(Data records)
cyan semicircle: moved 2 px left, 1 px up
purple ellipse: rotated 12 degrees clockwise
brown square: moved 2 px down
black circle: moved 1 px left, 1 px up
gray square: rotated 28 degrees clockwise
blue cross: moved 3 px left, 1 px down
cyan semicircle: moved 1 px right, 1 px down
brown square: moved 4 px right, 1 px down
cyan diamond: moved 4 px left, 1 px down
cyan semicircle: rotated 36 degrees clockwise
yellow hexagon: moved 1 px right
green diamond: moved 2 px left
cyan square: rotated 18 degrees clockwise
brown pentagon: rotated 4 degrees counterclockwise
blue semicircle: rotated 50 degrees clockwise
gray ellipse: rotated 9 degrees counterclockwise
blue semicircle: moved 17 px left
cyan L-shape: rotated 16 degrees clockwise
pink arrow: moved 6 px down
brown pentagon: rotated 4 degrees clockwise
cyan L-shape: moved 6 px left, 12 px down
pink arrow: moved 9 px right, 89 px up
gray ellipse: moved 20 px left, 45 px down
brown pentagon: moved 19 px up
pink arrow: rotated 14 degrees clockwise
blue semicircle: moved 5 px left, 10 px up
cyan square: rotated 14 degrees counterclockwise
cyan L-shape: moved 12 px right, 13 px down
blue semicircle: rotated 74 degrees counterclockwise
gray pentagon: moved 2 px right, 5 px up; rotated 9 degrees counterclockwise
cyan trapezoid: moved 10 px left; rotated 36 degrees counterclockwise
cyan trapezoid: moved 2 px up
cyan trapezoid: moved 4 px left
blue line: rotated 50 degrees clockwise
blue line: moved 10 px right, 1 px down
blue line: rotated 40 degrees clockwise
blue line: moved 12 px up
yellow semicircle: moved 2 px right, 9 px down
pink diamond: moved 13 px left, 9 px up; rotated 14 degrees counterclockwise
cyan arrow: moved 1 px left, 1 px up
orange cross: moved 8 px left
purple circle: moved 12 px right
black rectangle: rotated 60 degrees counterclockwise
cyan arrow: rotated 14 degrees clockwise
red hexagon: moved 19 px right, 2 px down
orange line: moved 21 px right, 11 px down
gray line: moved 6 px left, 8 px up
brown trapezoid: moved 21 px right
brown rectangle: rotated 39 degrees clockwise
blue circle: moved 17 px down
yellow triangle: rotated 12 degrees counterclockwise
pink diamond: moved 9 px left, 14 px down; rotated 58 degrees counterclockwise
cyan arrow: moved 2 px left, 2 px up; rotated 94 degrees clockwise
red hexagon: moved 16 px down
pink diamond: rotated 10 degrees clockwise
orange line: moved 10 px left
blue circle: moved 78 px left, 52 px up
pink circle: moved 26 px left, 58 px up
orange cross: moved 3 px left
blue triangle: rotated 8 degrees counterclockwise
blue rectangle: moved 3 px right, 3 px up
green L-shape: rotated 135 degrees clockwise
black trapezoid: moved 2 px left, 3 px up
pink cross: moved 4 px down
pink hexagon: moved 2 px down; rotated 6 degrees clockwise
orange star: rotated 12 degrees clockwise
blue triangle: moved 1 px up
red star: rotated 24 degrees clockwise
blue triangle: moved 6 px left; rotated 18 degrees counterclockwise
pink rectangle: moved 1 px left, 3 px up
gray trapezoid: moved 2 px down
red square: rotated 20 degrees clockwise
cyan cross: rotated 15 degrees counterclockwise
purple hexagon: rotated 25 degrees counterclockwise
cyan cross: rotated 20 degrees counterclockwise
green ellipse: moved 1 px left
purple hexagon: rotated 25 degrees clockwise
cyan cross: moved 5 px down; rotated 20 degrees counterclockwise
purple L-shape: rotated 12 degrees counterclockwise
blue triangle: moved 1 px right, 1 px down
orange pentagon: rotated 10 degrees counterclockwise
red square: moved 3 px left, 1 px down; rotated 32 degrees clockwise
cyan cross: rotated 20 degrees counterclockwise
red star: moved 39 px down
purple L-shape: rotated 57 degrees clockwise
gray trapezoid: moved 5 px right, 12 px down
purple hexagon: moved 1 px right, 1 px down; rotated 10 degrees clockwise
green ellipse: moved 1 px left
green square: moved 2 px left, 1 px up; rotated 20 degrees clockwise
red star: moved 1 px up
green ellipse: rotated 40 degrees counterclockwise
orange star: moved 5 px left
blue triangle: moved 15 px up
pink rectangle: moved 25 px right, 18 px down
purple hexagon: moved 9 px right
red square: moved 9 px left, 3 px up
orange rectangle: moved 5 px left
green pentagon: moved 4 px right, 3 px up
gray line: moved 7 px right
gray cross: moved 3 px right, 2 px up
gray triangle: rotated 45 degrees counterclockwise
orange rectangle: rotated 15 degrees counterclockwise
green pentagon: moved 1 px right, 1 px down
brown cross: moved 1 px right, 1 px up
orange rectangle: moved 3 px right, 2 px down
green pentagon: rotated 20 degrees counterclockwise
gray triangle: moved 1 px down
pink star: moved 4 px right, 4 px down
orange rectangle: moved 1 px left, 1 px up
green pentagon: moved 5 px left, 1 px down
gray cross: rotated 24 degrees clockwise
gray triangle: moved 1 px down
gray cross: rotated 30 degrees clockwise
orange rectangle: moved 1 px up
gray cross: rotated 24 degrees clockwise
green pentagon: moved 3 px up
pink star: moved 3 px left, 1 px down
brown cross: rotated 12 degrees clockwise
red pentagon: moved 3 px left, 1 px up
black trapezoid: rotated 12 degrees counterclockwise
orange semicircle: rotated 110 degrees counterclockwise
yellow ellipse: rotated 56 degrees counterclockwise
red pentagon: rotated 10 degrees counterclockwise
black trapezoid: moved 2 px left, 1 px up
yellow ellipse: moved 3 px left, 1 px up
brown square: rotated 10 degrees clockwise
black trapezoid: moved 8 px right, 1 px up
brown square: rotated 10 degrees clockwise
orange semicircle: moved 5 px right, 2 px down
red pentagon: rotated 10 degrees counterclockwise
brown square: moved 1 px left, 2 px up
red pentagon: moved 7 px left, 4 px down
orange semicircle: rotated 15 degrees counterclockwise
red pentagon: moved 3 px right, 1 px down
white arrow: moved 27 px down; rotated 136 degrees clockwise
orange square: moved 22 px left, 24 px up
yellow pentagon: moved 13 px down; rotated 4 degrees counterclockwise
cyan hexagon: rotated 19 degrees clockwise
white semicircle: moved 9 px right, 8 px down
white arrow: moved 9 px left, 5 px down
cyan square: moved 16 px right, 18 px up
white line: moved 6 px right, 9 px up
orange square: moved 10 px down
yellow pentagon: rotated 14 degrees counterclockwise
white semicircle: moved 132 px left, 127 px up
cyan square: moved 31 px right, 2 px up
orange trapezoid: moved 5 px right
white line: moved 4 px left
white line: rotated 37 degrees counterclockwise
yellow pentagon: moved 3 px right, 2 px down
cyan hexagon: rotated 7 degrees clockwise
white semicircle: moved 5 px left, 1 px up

### Request:
Please put the stretch of material from its start through the line containing "green diamond: moved 2 px left" into a Markdown table with columns Row and Line, leaving out any blank lines.

### Exercise response:
| Row | Line |
|---|---|
| 1 | cyan semicircle: moved 2 px left, 1 px up |
| 2 | purple ellipse: rotated 12 degrees clockwise |
| 3 | brown square: moved 2 px down |
| 4 | black circle: moved 1 px left, 1 px up |
| 5 | gray square: rotated 28 degrees clockwise |
| 6 | blue cross: moved 3 px left, 1 px down |
| 7 | cyan semicircle: moved 1 px right, 1 px down |
| 8 | brown square: moved 4 px right, 1 px down |
| 9 | cyan diamond: moved 4 px left, 1 px down |
| 10 | cyan semicircle: rotated 36 degrees clockwise |
| 11 | yellow hexagon: moved 1 px right |
| 12 | green diamond: moved 2 px left |